* [YOUR TASK]:
Leave out the images and repeat the listing below without a single change.

* [RECORDED DATA]:

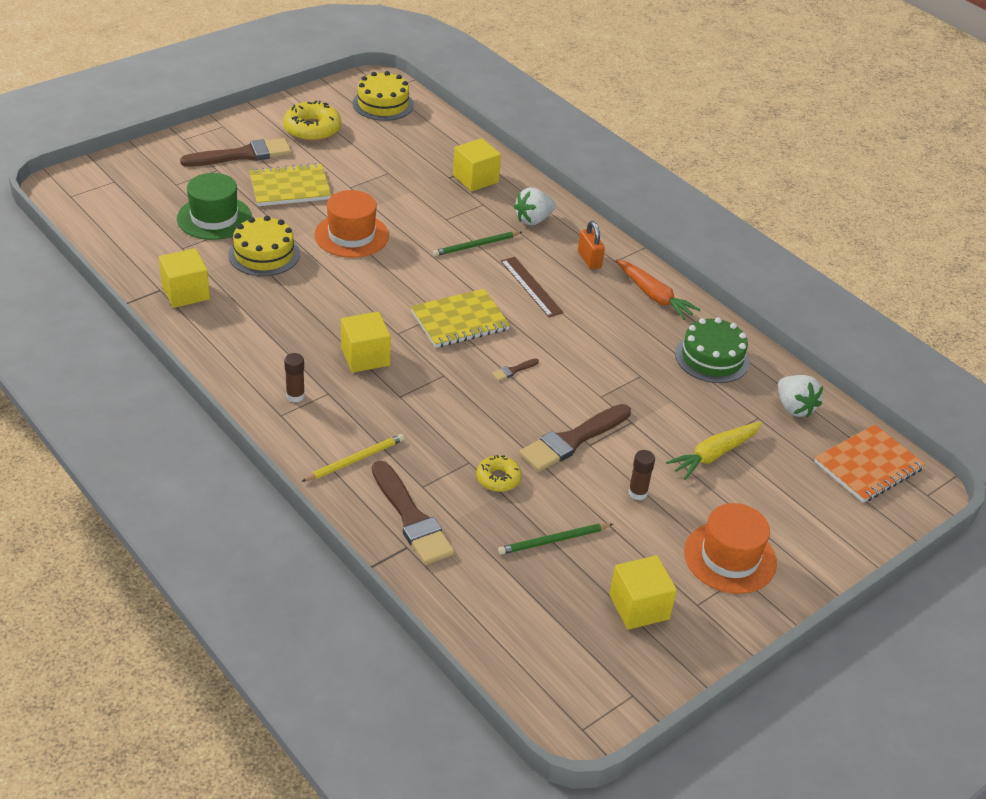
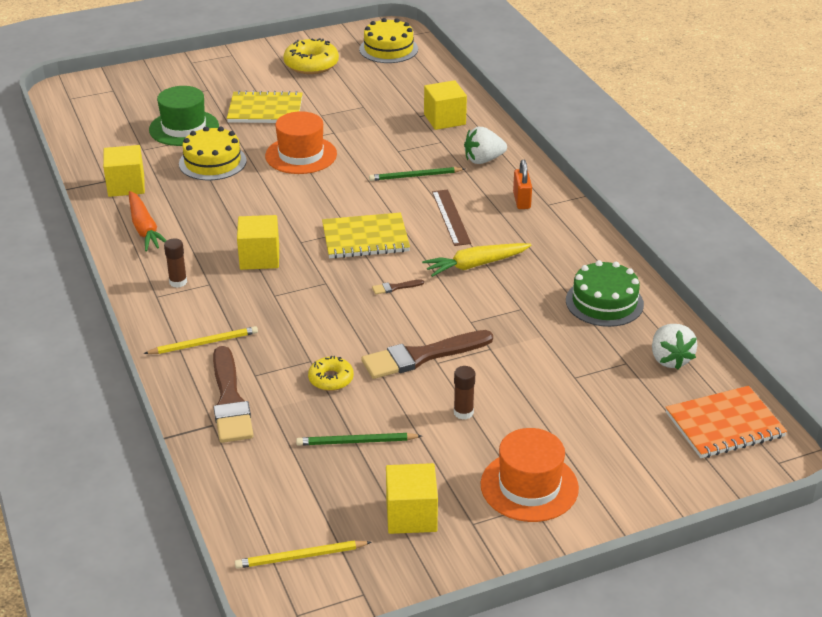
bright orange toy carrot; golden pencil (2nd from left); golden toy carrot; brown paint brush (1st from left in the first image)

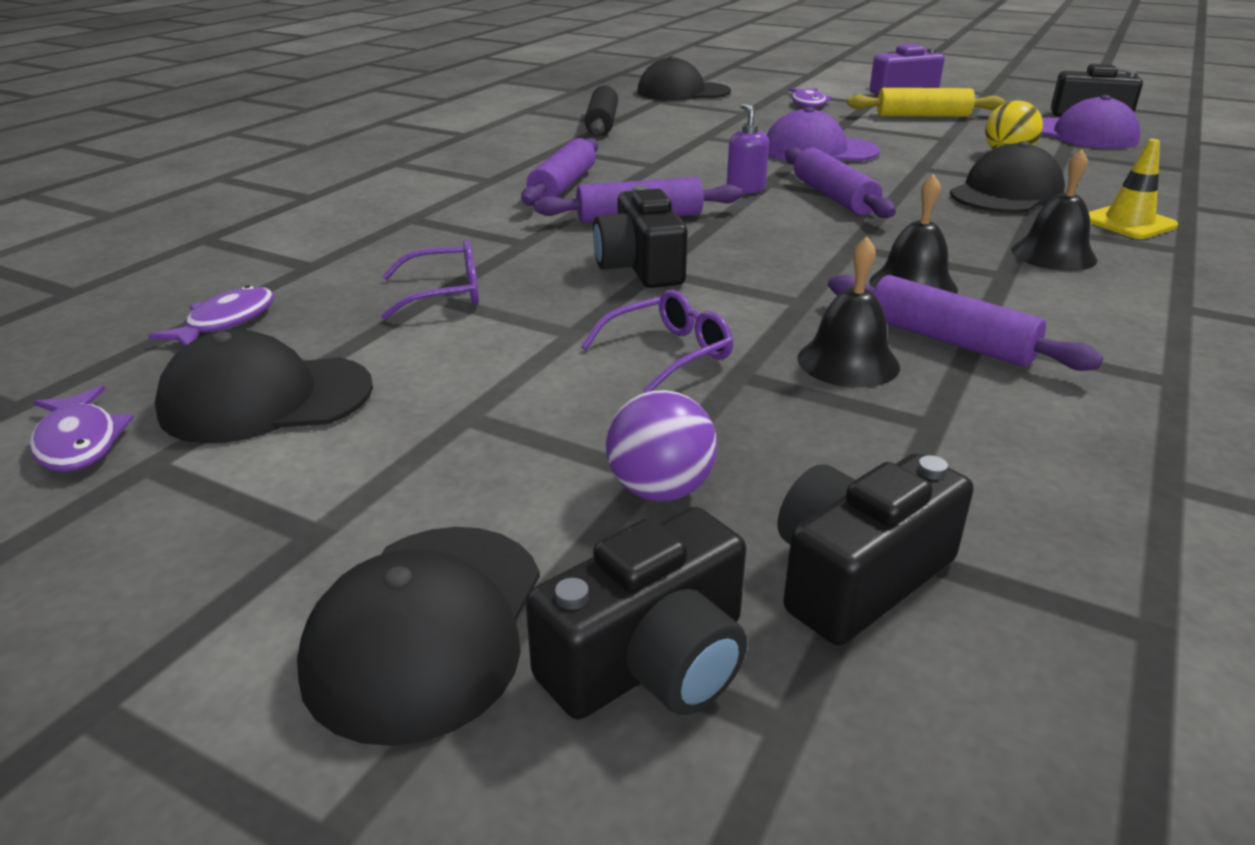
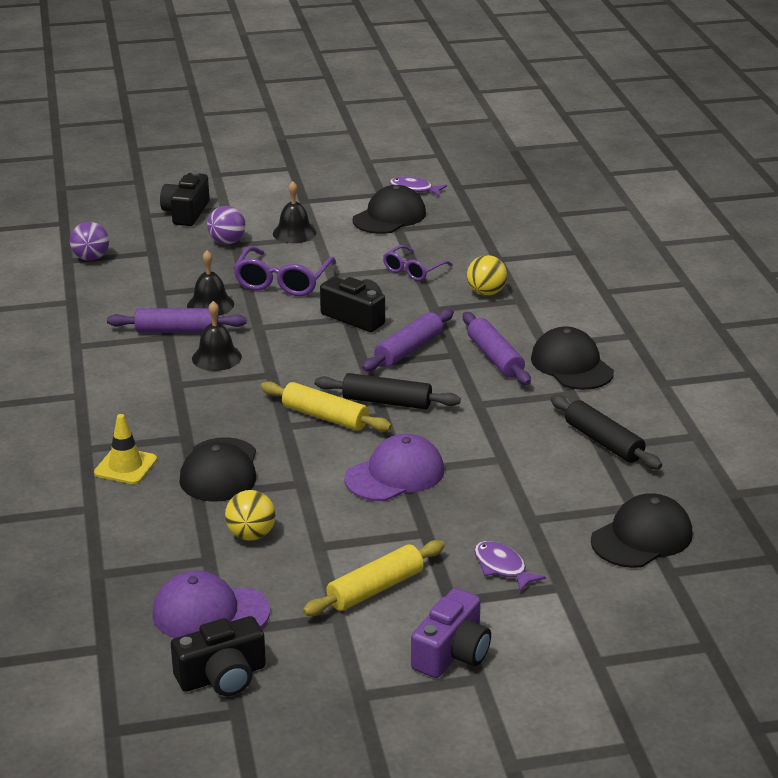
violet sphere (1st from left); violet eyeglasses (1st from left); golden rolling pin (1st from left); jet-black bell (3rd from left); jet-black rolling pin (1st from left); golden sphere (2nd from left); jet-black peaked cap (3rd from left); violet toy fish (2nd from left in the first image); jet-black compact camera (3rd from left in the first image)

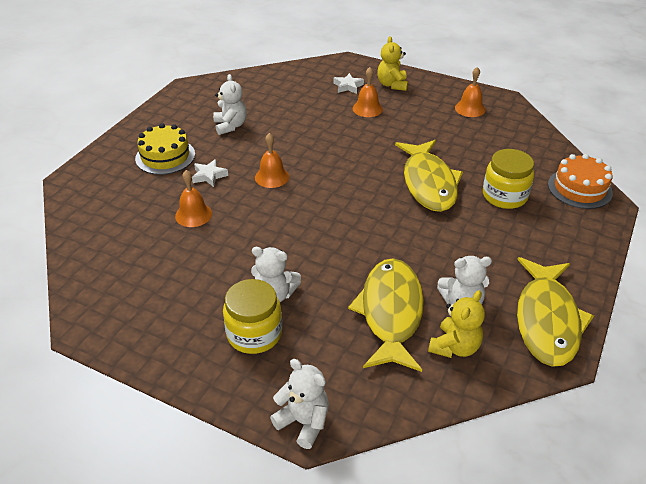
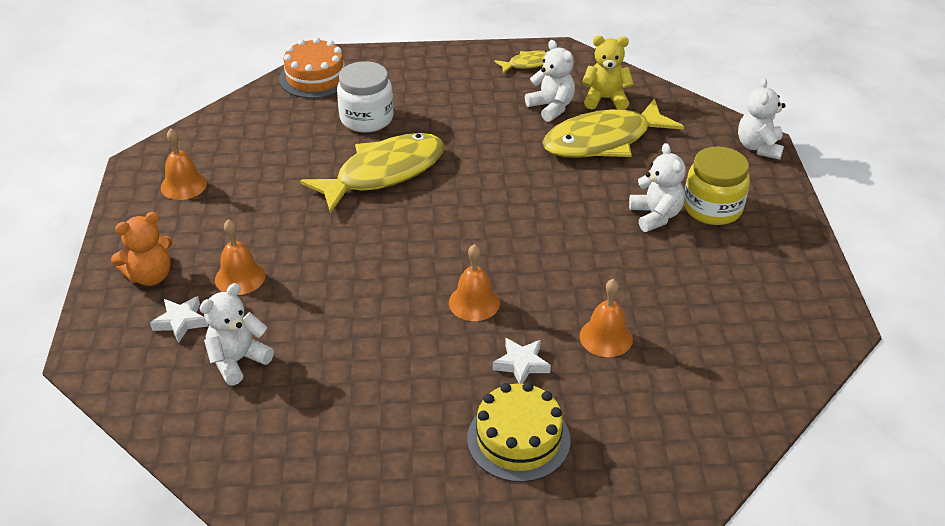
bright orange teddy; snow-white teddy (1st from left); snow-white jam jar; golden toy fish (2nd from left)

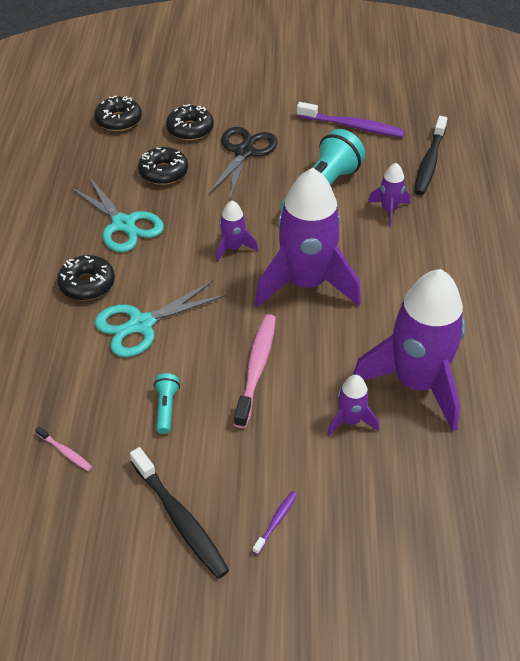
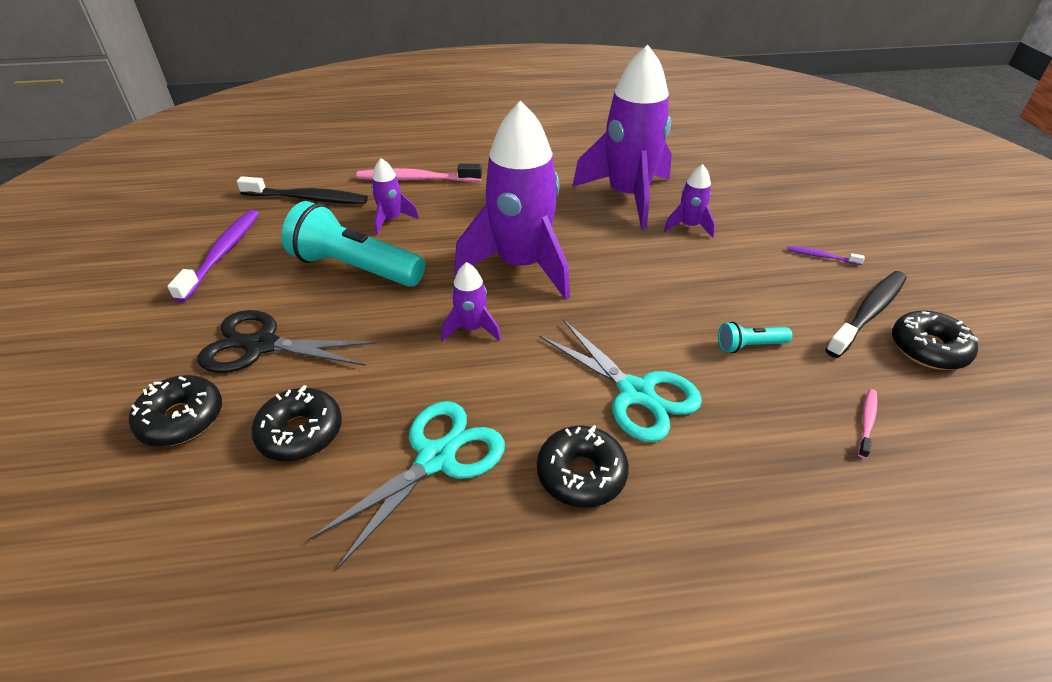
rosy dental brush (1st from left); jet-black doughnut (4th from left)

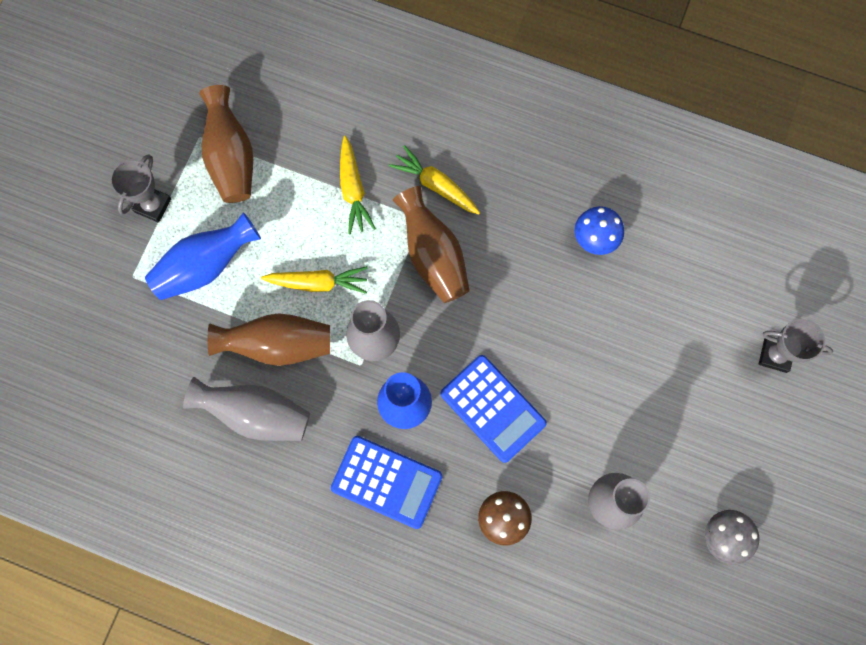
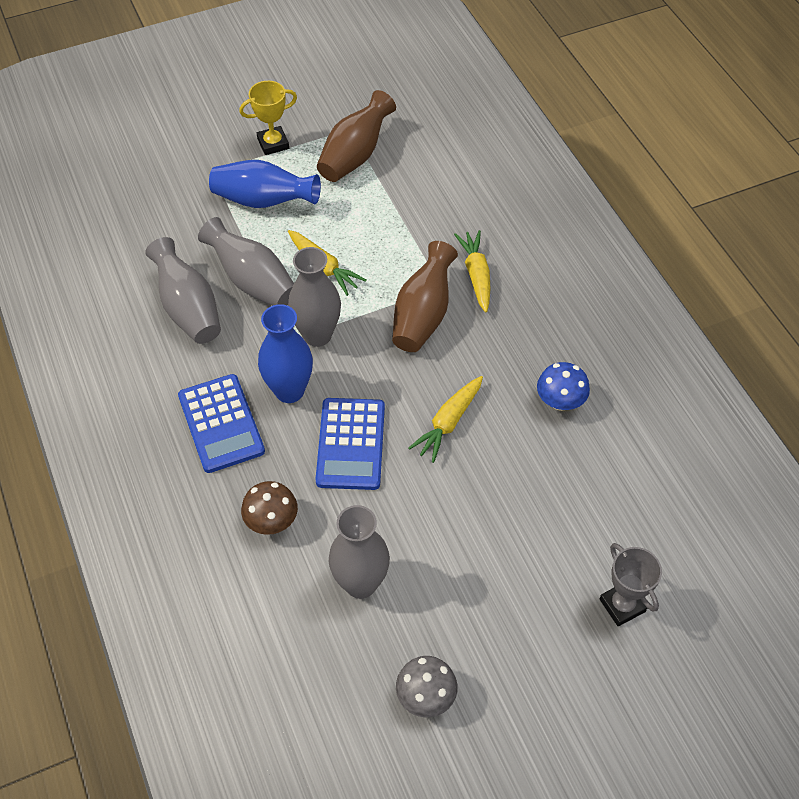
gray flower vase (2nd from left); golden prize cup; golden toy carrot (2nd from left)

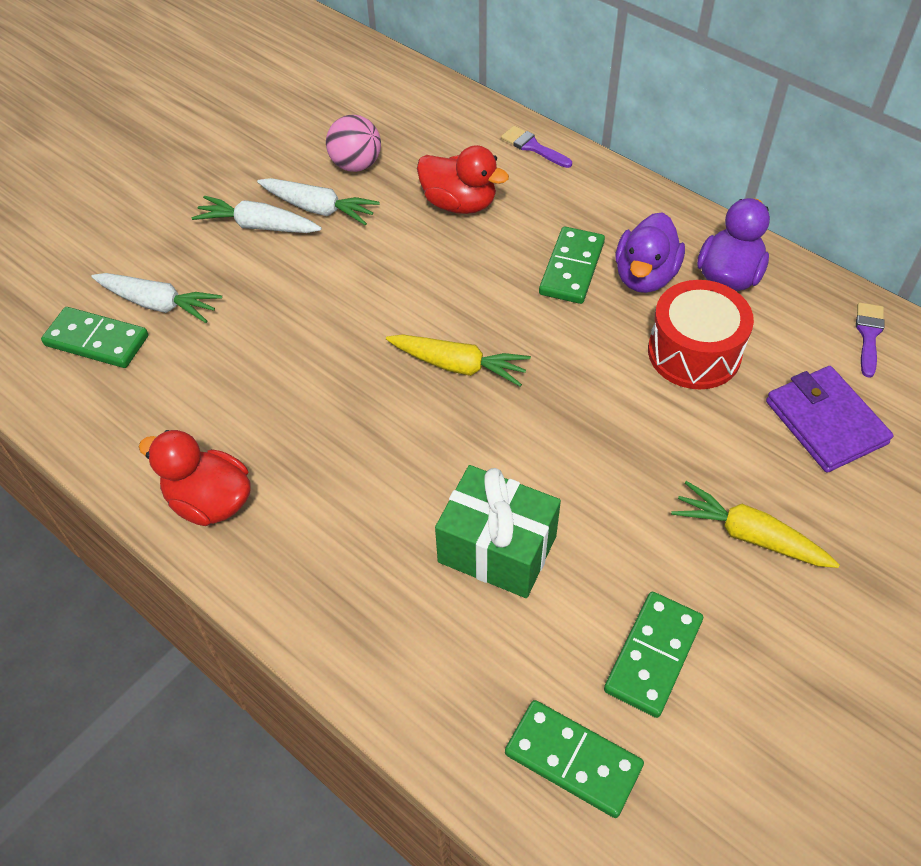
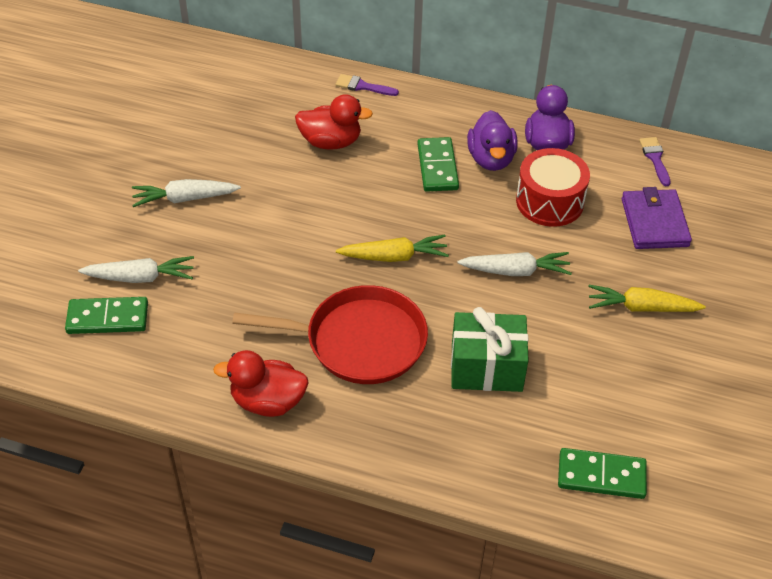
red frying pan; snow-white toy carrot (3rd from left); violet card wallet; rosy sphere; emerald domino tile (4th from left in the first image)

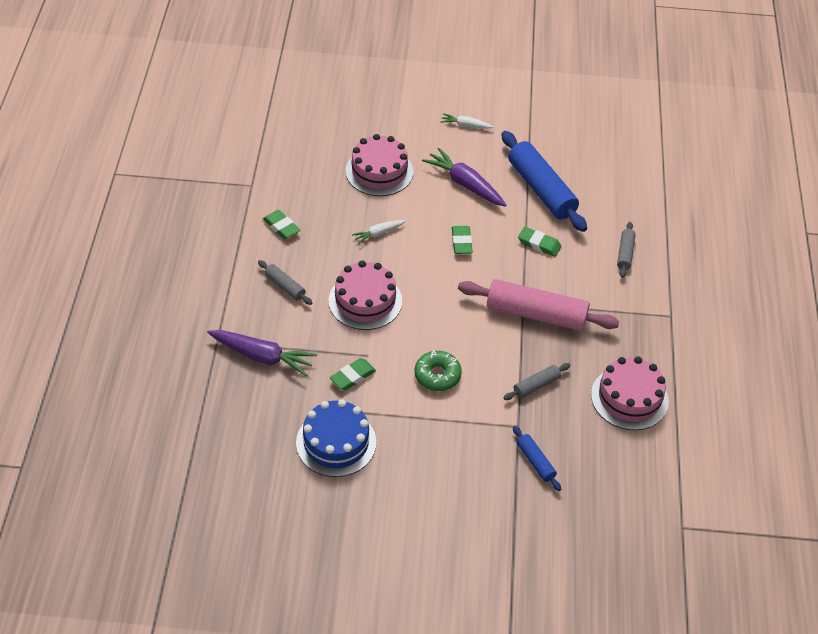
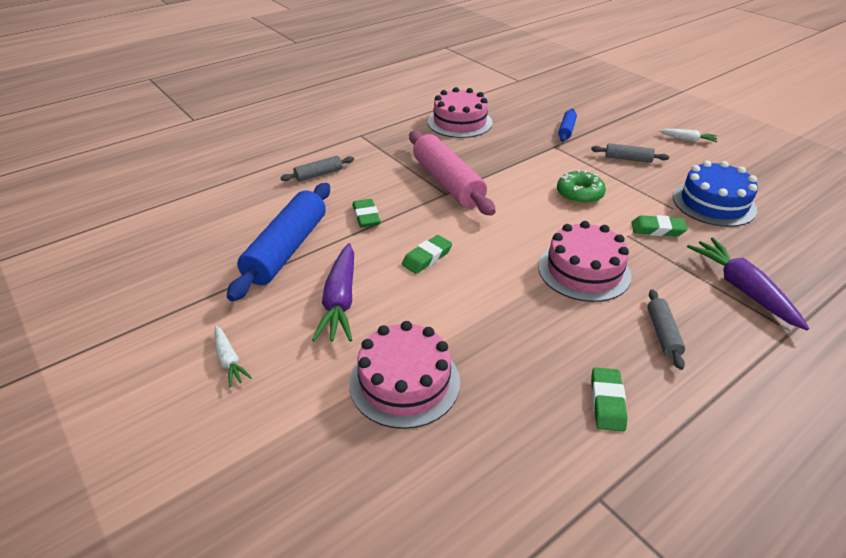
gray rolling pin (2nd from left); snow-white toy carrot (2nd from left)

* [SOLVED PROBLEM]:
bright orange toy carrot; golden pencil (2nd from left); golden toy carrot; brown paint brush (1st from left in the first image)

violet sphere (1st from left); violet eyeglasses (1st from left); golden rolling pin (1st from left); jet-black bell (3rd from left); jet-black rolling pin (1st from left); golden sphere (2nd from left); jet-black peaked cap (3rd from left); violet toy fish (2nd from left in the first image); jet-black compact camera (3rd from left in the first image)

bright orange teddy; snow-white teddy (1st from left); snow-white jam jar; golden toy fish (2nd from left)

rosy dental brush (1st from left); jet-black doughnut (4th from left)

gray flower vase (2nd from left); golden prize cup; golden toy carrot (2nd from left)

red frying pan; snow-white toy carrot (3rd from left); violet card wallet; rosy sphere; emerald domino tile (4th from left in the first image)

gray rolling pin (2nd from left); snow-white toy carrot (2nd from left)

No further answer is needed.